Your task |
Find each line in the listing below where the string "partial" occurs, counting matches inside longer words, and copy those lines out.
■ ■ ■ ■ ■ ■ ■
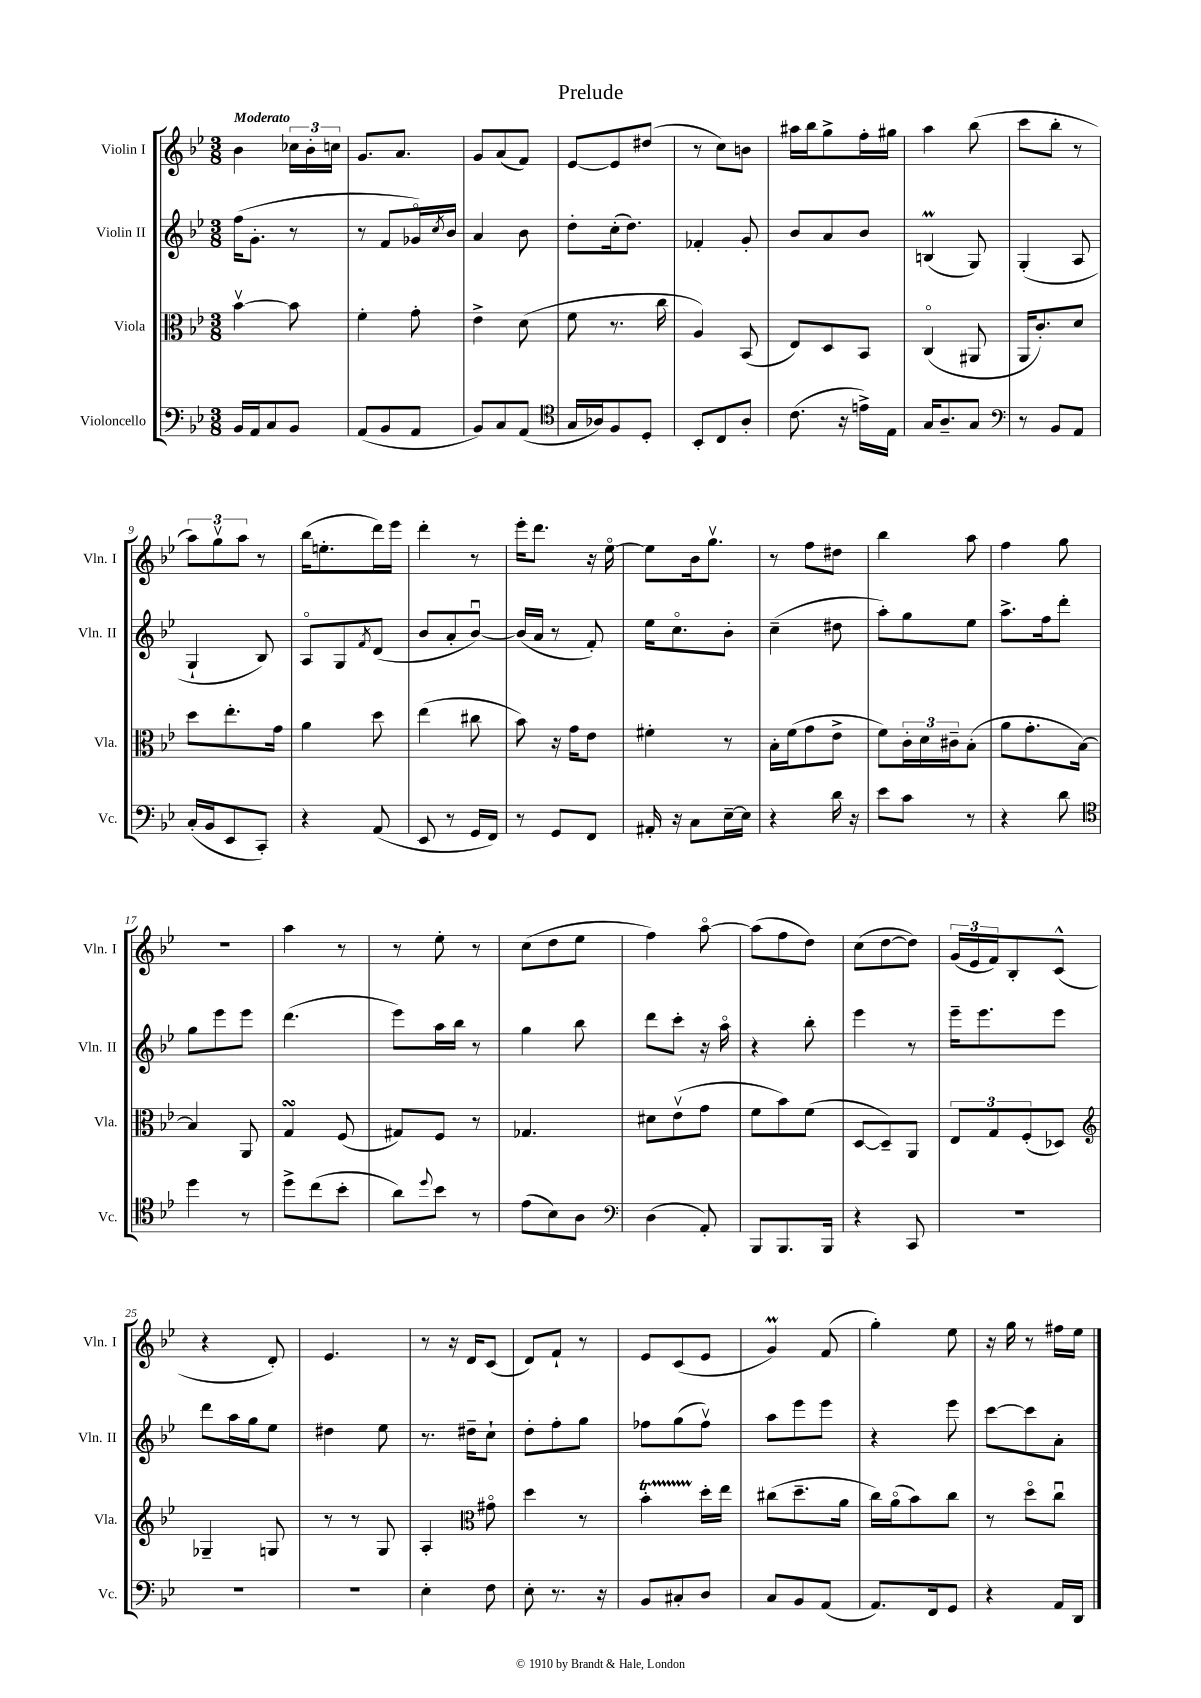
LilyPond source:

\header { title = "Prelude" }
<<
\new StaffGroup <<
\new Staff = "s0" \with { instrumentName = "Violin I" shortInstrumentName = "Vln. I" } {
    \clef treble \key bes \major \numericTimeSignature \time 3/8 \tempo "Moderato"
    bes'4 \tuplet 3/2 { ces''16 bes'16-. c''16 } |
    g'8. a'8. |
    g'8 a'8( f'8) |
    ees'8~ ees'8 dis''8( |
    r8 c''8) b'8 |
    ais''16 bes''16 g''8-> f''16-. gis''16 |
    a''4 bes''8( |
    c'''8 bes''8-. r8 |
    \tuplet 3/2 { a''8) g''8\upbow a''8 } r8 |
    bes''16( e''8.-. d'''16) ees'''16 |
    d'''4-. r8 |
    ees'''16-. d'''8. r16 ees''16~\flageolet |
    ees''8 bes'16 g''8.\upbow |
    r8 f''8 dis''8 |
    bes''4 a''8 |
    f''4 g''8 |
    R4. |
    a''4 r8 |
    r8 ees''8-. r8 |
    c''8( d''8 ees''8 |
    f''4) a''8~\flageolet |
    a''8( f''8 d''8) |
    c''8( d''8~ d''8) |
    \tuplet 3/2 { g'16( ees'16 f'16) } bes8-. c'8-^( |
    r4 d'8-.) |
    ees'4. |
    r8 r16 d'16 c'8( |
    d'8) f'8-! r8 |
    ees'8 c'8( ees'8 |
    g'4\prall) f'8( |
    g''4-.) ees''8 |
    r16 g''16 r8 fis''16 ees''16 \bar "|." |
}
\new Staff = "s1" \with { instrumentName = "Violin II" shortInstrumentName = "Vln. II" } {
    \clef treble \key bes \major \numericTimeSignature \time 3/8
    f''16( g'8.-. r8 |
    r8 f'8 ges'16\flageolet) \acciaccatura { c''8 } bes'16 |
    a'4 bes'8 |
    d''8-. c''16-.( d''8.) |
    fes'4-. g'8-. |
    bes'8 a'8 bes'8 |
    b4\prall( g8) |
    g4-.( a8 |
    g4-! bes8) |
    a8\flageolet g8 \acciaccatura { f'8 } d'8( |
    bes'8 a'8-. bes'8~\downbow) |
    bes'16( a'16 r8 f'8-.) |
    ees''16 c''8.\flageolet bes'8-. |
    c''4--( dis''8 |
    a''8-.) g''8 ees''8 |
    a''8.-> f''16 d'''8-. |
    g''8 ees'''8 ees'''8 |
    d'''4.( |
    ees'''8) a''16 bes''16 r8 |
    g''4 bes''8 |
    d'''8 c'''8-. r16 a''16\flageolet |
    r4 bes''8-. |
    ees'''4 r8 |
    ees'''16-- ees'''8. ees'''8 |
    d'''8 a''16 g''16 ees''8 |
    dis''4 ees''8 |
    r8. dis''16-- c''8-! |
    d''8-. f''8-. g''8 |
    fes''8 g''8( fes''8\upbow) |
    a''8 ees'''8 ees'''8 |
    r4 ees'''8 |
    c'''8~ c'''8 a'8-. \bar "|." |
}
\new Staff = "s2" \with { instrumentName = "Viola" shortInstrumentName = "Vla." } {
    \clef alto \key bes \major \numericTimeSignature \time 3/8
    bes'4~\upbow bes'8 |
    f'4-. g'8-. |
    ees'4-> d'8( |
    f'8 r8. c''16 |
    a4) bes,8( |
    ees8) d8 bes,8 |
    c4\flageolet( ais,8 |
    a,16 c'8.-.) d'8 |
    d''8 ees''8.-. g'16 |
    a'4 d''8 |
    ees''4( cis''8 |
    bes'8) r16 g'16 ees'8 |
    fis'4-. r8 |
    bes16-. f'16( g'8 ees'8-> |
    f'8) \tuplet 3/2 { c'16-. d'16 cis'16-- } bes8-.( |
    a'8 g'8.-. bes16~) |
    bes4 a,8 |
    g4\turn f8( |
    gis8) f8 r8 |
    ges4. |
    dis'8 ees'8\upbow( g'8 |
    f'8 bes'8) f'8( |
    d8~ d8--) a,8 |
    \tuplet 3/2 { ees8 g8 f8-.( } des8) |
    \clef treble ges4-- g8 |
    r8 r8 g8 |
    a4-. \clef alto gis'8\flageolet |
    d''4 r8 |
    bes'4-.\startTrillSpan d''16-.\stopTrillSpan ees''16 |
    cis''8( d''8.-- a'16 |
    c''16) a'16\flageolet( bes'8) c''8 |
    r8 d''8\flageolet c''8\downbow \bar "|." |
}
\new Staff = "s3" \with { instrumentName = "Violoncello" shortInstrumentName = "Vc." } {
    \clef bass \key bes \major \numericTimeSignature \time 3/8
    bes,16 a,16 c8 bes,8 |
    a,8( bes,8 a,8 |
    bes,8) c8 a,8( |
    \clef tenor g16 aes16) f8 d8-. |
    bes,8-. c8 a8-. |
    c'8.( r16 e'16->) ees16 |
    g16 a8.-- g8 |
    \clef bass r8 bes,8 a,8 |
    c16-.( bes,16 ees,8 c,8-.) |
    r4 a,8( |
    ees,8 r8 g,16 f,16) |
    r8 g,8 f,8 |
    ais,16-. r16 c8 ees16~-- ees16 |
    r4 d'16 r16 |
    ees'8 c'8 r8 |
    r4 d'8 |
    \clef tenor d''4 r8 |
    d''8-> c''8( bes'8-. |
    a'8) \appoggiatura { d''8 } bes'8 r8 |
    ees'8( bes8) a8 |
    \clef bass d4( a,8-.) |
    bes,,8 bes,,8. bes,,16 |
    r4 c,8 |
    R4. |
    R4. |
    R4. |
    ees4-. f8 |
    ees8-. r8. r16 |
    bes,8 cis8-. d8 |
    c8 bes,8 a,8( |
    a,8.) f,16 g,8 |
    r4 a,16 d,16 \bar "|." |
}
>>
>>
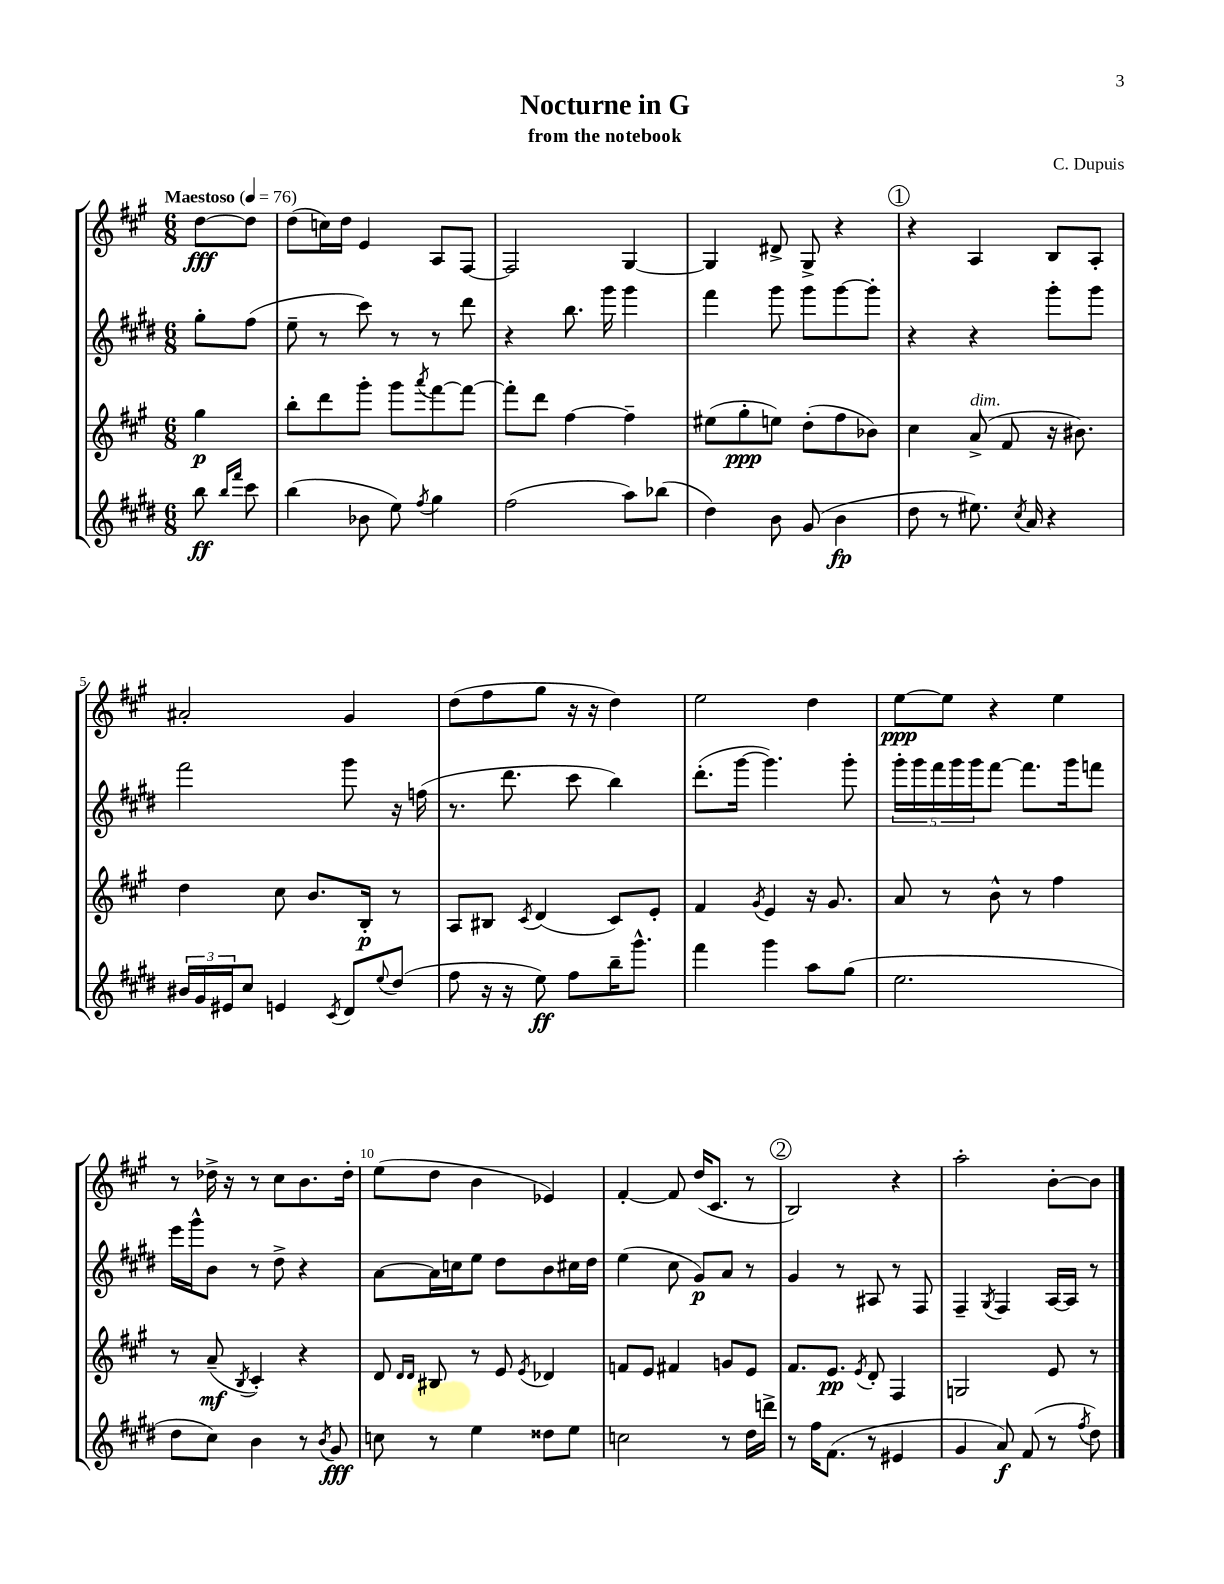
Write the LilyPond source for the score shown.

\header { title = "Nocturne in G" composer = "C. Dupuis" subtitle = "from the notebook" }
<<
\new StaffGroup <<
\new Staff = "s0" {
    \clef treble \key a \major \numericTimeSignature \time 6/8 \partial 4 \tempo "Maestoso" 4 = 76
    d''8~\fff d''8 |
    d''8( c''16) d''16 e'4 a8 fis8~ |
    fis2 gis4~ |
    gis4 dis'8-> gis8-> r4 |
    \mark \markup { \circle "1" } r4 a4 b8 a8-. |
    ais'2-. gis'4 |
    d''8( fis''8 gis''8 r16 r16 d''4) |
    e''2 d''4 |
    e''8~\ppp e''8 r4 e''4 |
    r8 des''16-> r16 r8 cis''8 b'8. des''16-. |
    e''8( d''8 b'4 ees'4) |
    fis'4~-. fis'8 d''16( cis'8. r8 |
    \mark \markup { \circle "2" } b2) r4 |
    a''2-. b'8~-. b'8 \bar "|." |
}
\new Staff = "s1" {
    \clef treble \key e \major \numericTimeSignature \time 6/8 \partial 4
    gis''8-. fis''8( |
    e''8-- r8 cis'''8) r8 r8 dis'''8 |
    r4 b''8. gis'''16 gis'''4 |
    fis'''4 gis'''8 gis'''8 gis'''8~ gis'''8-. |
    \mark \markup { \circle "1" } r4 r4 gis'''8-. gis'''8 |
    fis'''2 gis'''8 r16 f''16( |
    r8. dis'''8. cis'''8 b''4) |
    dis'''8.-.( gis'''16~ gis'''4.) gis'''8-. |
    \tuplet 5/4 { gis'''16-. gis'''16 fis'''16 gis'''16 gis'''16 } fis'''8~ fis'''8. gis'''16 f'''8 |
    e'''16 gis'''16-^ b'8 r8 dis''8-> r4 |
    a'8~ a'16 c''16 e''8 dis''8 b'8 cis''16 dis''16 |
    e''4( cis''8 gis'8\p) a'8 r8 |
    \mark \markup { \circle "2" } gis'4 r8 ais8 r8 fis8 |
    fis4-- \acciaccatura { gis8 } fis4 a16~ a16 r8 \bar "|." |
}
\new Staff = "s2" {
    \clef treble \key a \major \numericTimeSignature \time 6/8 \partial 4
    gis''4\p |
    b''8-. d'''8 gis'''8-. gis'''8 \acciaccatura { a'''8 } fis'''8~ fis'''8~ |
    fis'''8-. d'''8 fis''4~ fis''4-- |
    eis''8( gis''8-.\ppp e''8) d''8-.( fis''8 bes'8) |
    \mark \markup { \circle "1" } cis''4 a'8->^\markup { \italic "dim." }( fis'8 r16 bis'8.) |
    d''4 cis''8 b'8. b16-.\p r8 |
    a8 bis8 \acciaccatura { cis'8 } d'4( cis'8) e'8-. |
    fis'4 \acciaccatura { gis'8 } e'4 r16 gis'8. |
    a'8 r8 b'8-^ r8 fis''4 |
    r8 a'8--\mf( \acciaccatura { b8 } cis'4-.) r4 |
    d'8 \grace { d'16 d'16 } bis8 r8 e'8 \acciaccatura { e'8 } des'4 |
    f'8 e'8 fis'4 g'8 e'8 |
    \mark \markup { \circle "2" } fis'8. e'8.\pp \acciaccatura { e'8 } d'8-. fis4 |
    g2 e'8 r8 \bar "|." |
}
\new Staff = "s3" {
    \clef treble \key e \major \numericTimeSignature \time 6/8 \partial 4
    b''8\ff \grace { b''16 fis'''16 } cis'''8 |
    b''4( bes'8 e''8) \acciaccatura { fis''8 } gis''4 |
    fis''2( a''8) bes''8( |
    dis''4) b'8 gis'8( b'4\fp |
    \mark \markup { \circle "1" } dis''8 r8 eis''8.) \acciaccatura { cis''8 } a'16 r4 |
    \tuplet 3/2 { bis'16 gis'16 eis'16 } cis''8 e'4 \acciaccatura { cis'8 } dis'8 \appoggiatura { e''8 } dis''8( |
    fis''8 r16 r16 e''8\ff) fis''8 b''16-- gis'''8.-^ |
    fis'''4 gis'''4 a''8 gis''8( |
    e''2. |
    dis''8 cis''8) b'4 r8 \acciaccatura { b'8 } gis'8\fff |
    c''8 r8 e''4 disis''8 e''8 |
    c''2 r8 dis''16 d'''16-> |
    \mark \markup { \circle "2" } r8 fis''16 fis'8.( r8 eis'4 |
    gis'4 a'8\f) fis'8( r8 \acciaccatura { fis''8 } dis''8) \bar "|." |
}
>>
>>
\layout { \context { \Score \override BarNumber.break-visibility = ##(#f #t #t) barNumberVisibility = #(every-nth-bar-number-visible 5) } }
■ ■ ■ ■ ■ ■ ■
Response to the exercise |
    \clef treble \key a \major \numericTimeSignature \time 6/8 \partial 4 \tempo "Maestoso" 4 = 76
    \clef treble \key e \major \numericTimeSignature \time 6/8 \partial 4
    \clef treble \key a \major \numericTimeSignature \time 6/8 \partial 4
    \clef treble \key e \major \numericTimeSignature \time 6/8 \partial 4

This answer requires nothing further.